**Task prompt:**
Reproduce the entries below verbatim, everything from the line containing "June [1022, 304]" down to the line containing "Looking at the image, I should click on (778, 1137).", with both of those lines included.

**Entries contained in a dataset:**
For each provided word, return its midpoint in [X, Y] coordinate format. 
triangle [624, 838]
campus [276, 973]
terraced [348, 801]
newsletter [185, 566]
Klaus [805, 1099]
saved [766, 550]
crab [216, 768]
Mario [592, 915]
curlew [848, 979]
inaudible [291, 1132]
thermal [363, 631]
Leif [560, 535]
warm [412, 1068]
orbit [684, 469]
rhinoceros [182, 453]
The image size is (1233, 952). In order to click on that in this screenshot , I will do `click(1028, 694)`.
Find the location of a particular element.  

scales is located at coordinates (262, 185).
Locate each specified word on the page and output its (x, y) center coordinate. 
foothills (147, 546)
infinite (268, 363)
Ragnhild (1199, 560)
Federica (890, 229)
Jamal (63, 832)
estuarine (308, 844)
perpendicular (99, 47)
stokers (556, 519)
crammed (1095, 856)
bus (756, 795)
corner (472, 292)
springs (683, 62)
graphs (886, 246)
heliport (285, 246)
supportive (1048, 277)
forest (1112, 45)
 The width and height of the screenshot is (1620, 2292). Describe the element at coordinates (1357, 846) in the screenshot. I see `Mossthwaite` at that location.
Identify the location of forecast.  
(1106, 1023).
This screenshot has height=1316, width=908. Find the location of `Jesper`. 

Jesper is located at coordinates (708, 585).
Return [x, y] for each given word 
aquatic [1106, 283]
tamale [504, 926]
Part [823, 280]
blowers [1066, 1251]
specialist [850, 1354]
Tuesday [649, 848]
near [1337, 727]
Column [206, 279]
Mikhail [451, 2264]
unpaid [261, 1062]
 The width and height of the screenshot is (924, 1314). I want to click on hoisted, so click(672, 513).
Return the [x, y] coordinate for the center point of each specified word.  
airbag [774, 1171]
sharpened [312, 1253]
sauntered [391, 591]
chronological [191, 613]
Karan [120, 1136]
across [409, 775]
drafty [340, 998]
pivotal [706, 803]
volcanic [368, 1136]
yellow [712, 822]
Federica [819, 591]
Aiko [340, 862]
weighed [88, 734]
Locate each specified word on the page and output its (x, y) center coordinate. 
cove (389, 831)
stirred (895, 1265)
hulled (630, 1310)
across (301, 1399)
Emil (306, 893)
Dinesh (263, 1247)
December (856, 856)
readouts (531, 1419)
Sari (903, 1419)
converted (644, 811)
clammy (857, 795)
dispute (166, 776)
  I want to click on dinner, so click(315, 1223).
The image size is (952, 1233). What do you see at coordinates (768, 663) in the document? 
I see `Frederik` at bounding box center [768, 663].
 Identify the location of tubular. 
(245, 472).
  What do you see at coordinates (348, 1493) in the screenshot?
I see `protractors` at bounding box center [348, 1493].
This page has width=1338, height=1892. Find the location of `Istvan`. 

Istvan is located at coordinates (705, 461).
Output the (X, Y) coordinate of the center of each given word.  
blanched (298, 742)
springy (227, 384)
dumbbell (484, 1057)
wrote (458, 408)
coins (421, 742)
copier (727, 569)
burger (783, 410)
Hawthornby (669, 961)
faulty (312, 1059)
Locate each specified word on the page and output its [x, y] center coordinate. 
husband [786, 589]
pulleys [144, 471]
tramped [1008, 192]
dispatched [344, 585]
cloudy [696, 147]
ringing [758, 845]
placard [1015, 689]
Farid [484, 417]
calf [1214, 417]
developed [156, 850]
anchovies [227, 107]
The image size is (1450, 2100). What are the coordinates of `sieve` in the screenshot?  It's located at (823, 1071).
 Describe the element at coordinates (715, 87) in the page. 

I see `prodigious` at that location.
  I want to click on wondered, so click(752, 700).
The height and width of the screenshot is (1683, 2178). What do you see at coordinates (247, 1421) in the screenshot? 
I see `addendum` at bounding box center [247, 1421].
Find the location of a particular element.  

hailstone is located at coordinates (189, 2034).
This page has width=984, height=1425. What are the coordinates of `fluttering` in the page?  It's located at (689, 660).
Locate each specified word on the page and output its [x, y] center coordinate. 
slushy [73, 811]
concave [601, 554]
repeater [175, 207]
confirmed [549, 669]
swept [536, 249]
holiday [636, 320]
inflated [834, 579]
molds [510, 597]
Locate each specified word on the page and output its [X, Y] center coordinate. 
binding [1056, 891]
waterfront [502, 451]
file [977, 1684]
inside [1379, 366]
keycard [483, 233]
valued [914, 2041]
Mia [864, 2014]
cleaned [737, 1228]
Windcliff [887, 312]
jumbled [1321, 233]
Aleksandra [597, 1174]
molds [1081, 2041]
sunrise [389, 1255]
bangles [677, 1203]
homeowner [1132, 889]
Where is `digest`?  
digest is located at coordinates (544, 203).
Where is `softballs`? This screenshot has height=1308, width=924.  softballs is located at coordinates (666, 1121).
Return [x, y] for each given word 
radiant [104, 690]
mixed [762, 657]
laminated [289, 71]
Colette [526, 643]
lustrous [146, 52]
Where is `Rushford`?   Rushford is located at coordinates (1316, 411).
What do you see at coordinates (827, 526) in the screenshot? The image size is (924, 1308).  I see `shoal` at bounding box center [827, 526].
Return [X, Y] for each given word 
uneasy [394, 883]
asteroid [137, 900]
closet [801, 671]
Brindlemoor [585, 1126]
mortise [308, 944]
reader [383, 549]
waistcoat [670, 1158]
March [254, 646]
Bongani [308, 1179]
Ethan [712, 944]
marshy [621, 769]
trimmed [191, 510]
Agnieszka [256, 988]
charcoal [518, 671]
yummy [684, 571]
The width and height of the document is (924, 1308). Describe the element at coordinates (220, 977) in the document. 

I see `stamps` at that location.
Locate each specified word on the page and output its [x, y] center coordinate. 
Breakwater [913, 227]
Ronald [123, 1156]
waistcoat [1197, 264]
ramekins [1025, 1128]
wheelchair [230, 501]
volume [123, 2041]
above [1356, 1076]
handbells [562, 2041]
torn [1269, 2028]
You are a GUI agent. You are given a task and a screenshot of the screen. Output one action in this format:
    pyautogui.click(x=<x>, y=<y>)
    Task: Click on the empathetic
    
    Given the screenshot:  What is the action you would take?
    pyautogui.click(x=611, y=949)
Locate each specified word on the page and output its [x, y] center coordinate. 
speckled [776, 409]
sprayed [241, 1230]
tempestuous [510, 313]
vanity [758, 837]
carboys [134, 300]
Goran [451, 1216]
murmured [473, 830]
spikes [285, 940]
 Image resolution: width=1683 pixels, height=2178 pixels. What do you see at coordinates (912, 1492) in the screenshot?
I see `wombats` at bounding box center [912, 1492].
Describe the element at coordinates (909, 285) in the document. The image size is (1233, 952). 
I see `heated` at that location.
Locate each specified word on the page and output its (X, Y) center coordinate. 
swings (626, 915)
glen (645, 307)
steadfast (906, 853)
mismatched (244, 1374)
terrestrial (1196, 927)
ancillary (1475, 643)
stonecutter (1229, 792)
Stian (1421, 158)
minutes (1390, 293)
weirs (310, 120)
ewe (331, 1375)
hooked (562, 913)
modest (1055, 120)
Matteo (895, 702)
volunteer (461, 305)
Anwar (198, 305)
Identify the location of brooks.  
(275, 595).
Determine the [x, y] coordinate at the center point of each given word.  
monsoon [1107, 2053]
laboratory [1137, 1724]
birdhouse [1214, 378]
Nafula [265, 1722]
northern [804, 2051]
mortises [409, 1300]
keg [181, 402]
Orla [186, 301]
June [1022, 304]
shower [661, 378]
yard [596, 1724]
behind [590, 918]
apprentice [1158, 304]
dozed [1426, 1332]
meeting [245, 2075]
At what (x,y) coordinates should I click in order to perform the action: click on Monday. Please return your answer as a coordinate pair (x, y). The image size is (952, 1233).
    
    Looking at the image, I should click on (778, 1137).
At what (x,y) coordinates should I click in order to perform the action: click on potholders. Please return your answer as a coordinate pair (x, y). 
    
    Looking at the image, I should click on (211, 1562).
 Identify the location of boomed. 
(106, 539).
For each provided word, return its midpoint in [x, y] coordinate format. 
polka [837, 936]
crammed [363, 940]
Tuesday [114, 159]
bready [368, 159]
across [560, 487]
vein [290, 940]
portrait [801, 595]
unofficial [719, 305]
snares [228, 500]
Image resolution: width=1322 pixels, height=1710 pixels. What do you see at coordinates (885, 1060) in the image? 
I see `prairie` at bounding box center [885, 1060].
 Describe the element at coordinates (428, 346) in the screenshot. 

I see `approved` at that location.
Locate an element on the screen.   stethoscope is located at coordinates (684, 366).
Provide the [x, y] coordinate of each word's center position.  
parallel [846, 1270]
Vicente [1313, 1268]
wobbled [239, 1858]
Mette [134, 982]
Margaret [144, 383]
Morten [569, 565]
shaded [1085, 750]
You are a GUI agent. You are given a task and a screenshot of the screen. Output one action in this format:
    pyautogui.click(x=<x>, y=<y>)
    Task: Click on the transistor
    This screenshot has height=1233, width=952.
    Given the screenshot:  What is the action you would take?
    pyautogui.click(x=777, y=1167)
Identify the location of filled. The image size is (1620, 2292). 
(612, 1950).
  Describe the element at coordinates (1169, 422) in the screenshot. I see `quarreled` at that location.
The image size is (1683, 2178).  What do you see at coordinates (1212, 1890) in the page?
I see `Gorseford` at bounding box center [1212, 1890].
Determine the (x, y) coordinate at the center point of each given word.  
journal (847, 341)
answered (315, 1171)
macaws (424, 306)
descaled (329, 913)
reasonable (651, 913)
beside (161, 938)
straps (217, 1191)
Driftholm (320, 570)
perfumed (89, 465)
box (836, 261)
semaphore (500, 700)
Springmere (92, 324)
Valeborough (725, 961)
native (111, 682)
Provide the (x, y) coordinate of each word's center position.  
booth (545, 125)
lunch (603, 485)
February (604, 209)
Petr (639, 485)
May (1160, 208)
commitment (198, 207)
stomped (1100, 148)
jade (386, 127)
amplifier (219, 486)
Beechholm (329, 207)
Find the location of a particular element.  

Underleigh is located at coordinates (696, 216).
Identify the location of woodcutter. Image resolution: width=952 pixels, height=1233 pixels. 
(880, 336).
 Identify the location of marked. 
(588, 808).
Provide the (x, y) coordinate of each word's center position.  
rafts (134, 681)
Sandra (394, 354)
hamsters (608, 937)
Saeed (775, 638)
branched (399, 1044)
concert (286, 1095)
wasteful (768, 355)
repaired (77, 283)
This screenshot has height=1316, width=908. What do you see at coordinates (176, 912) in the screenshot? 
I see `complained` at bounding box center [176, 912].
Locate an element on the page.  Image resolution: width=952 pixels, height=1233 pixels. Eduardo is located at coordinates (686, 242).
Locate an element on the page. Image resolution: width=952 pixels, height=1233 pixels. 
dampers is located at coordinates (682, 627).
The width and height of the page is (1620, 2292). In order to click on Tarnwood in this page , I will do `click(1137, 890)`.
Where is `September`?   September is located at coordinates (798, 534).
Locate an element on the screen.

**Exercise response:**
June [1022, 304]
shower [661, 378]
yard [596, 1724]
behind [590, 918]
apprentice [1158, 304]
dozed [1426, 1332]
meeting [245, 2075]
At what (x,y) coordinates should I click in order to perform the action: click on Monday. Please return your answer as a coordinate pair (x, y). The image size is (952, 1233).
    
    Looking at the image, I should click on (778, 1137).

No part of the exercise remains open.